--- WHAT YOU SHOULD DO ---
Go to the line containing "relocated,OrangeColouredPocketCalculator,[613 572 733" and retype it and every later line exactly as written, up to the last line of the entries. Keep pictures out.

Scene image comparisons
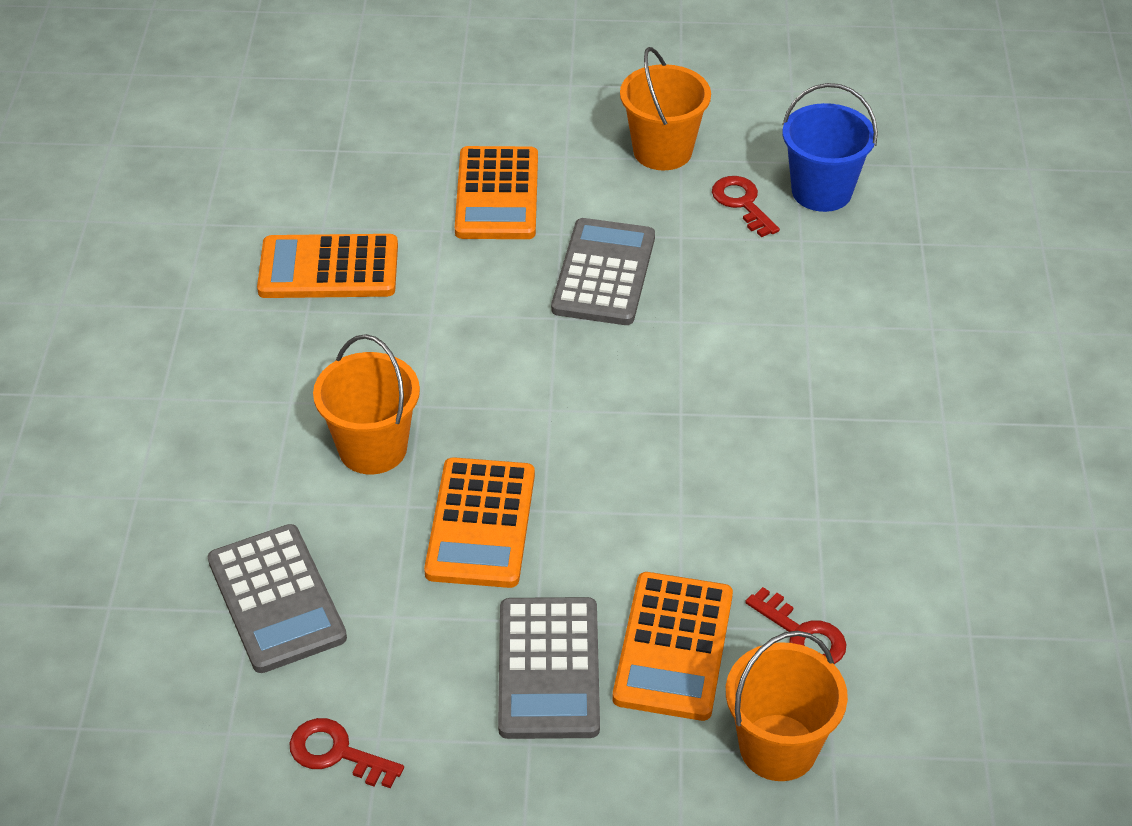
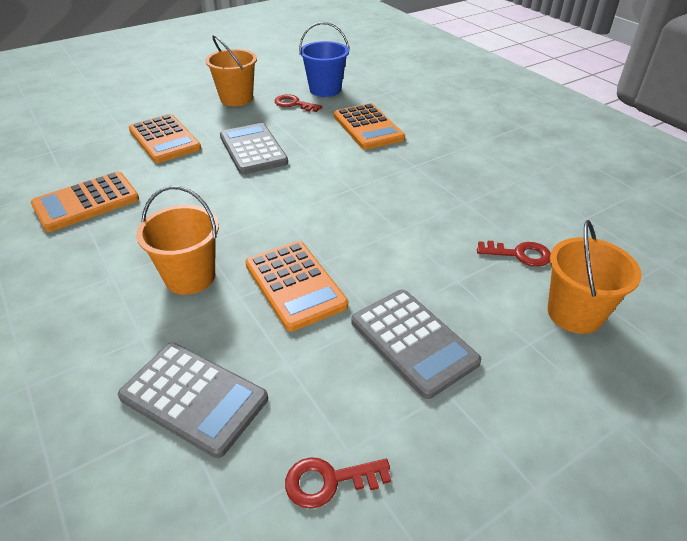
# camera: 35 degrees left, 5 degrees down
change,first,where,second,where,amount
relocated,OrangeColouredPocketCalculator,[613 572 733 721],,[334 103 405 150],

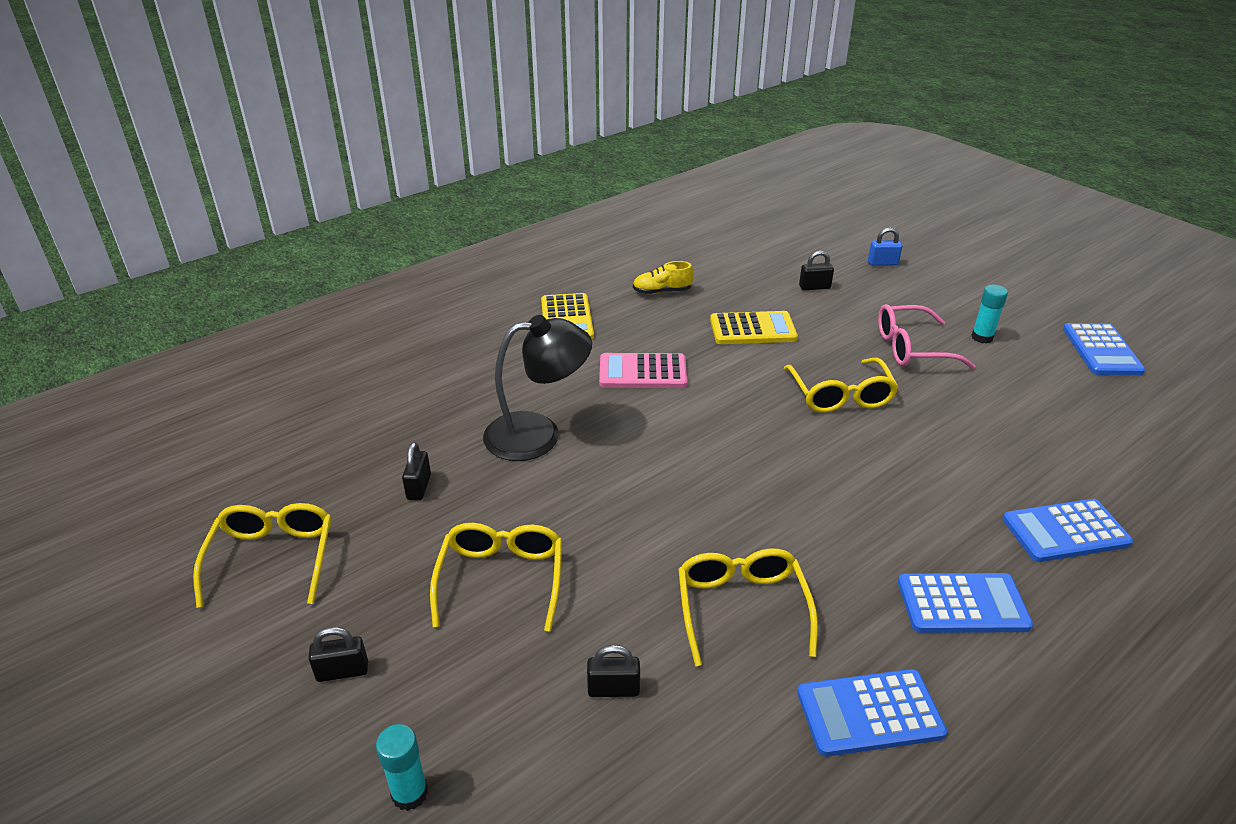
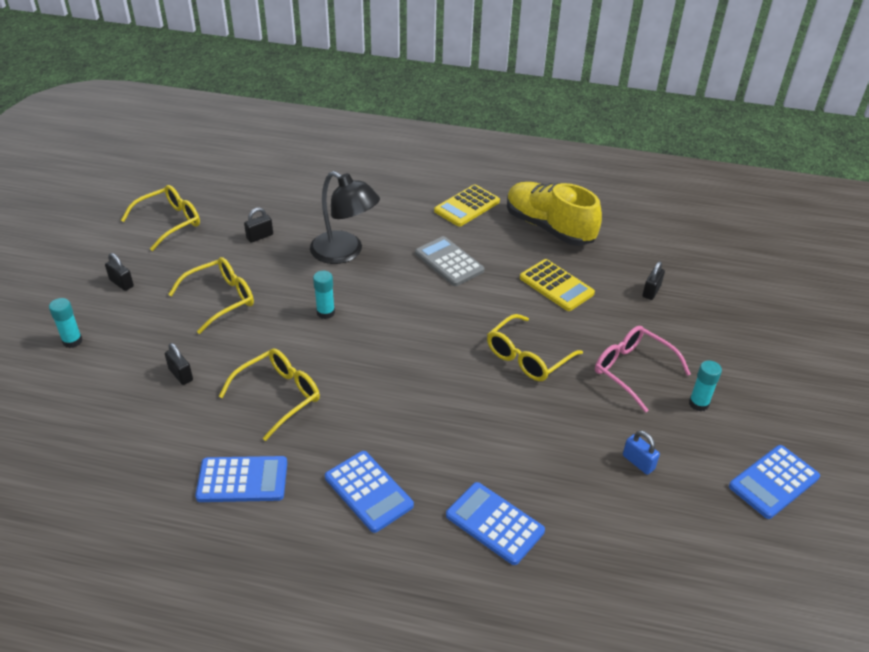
# camera: 50 degrees right, 5 degrees up
change,first,where,second,where,amount
appeared,,,TealGlueStick,[313 271 335 319],
relocated,BlueSmallLock,[868 228 902 266],,[623 431 660 475],
colour,RosyPocketCalculator,[599 353 687 388],GreyPocketCalculator,[415 236 484 286],
spun,BluePocketCalculator,[797 669 947 757],,[195 456 287 502],135 degrees clockwise
spun,BlackSmallLock,[799 251 834 290],,[642 261 665 300],75 degrees clockwise
size,BrightYellowShoe,[633 261 694 294],,[507 182 602 246],x2.16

--- ANSWER TO THE EXERCISE ---
relocated,OrangeColouredPocketCalculator,[613 572 733 721],,[334 103 405 150],

# camera: 50 degrees right, 5 degrees up
change,first,where,second,where,amount
appeared,,,TealGlueStick,[313 271 335 319],
relocated,BlueSmallLock,[868 228 902 266],,[623 431 660 475],
colour,RosyPocketCalculator,[599 353 687 388],GreyPocketCalculator,[415 236 484 286],
spun,BluePocketCalculator,[797 669 947 757],,[195 456 287 502],135 degrees clockwise
spun,BlackSmallLock,[799 251 834 290],,[642 261 665 300],75 degrees clockwise
size,BrightYellowShoe,[633 261 694 294],,[507 182 602 246],x2.16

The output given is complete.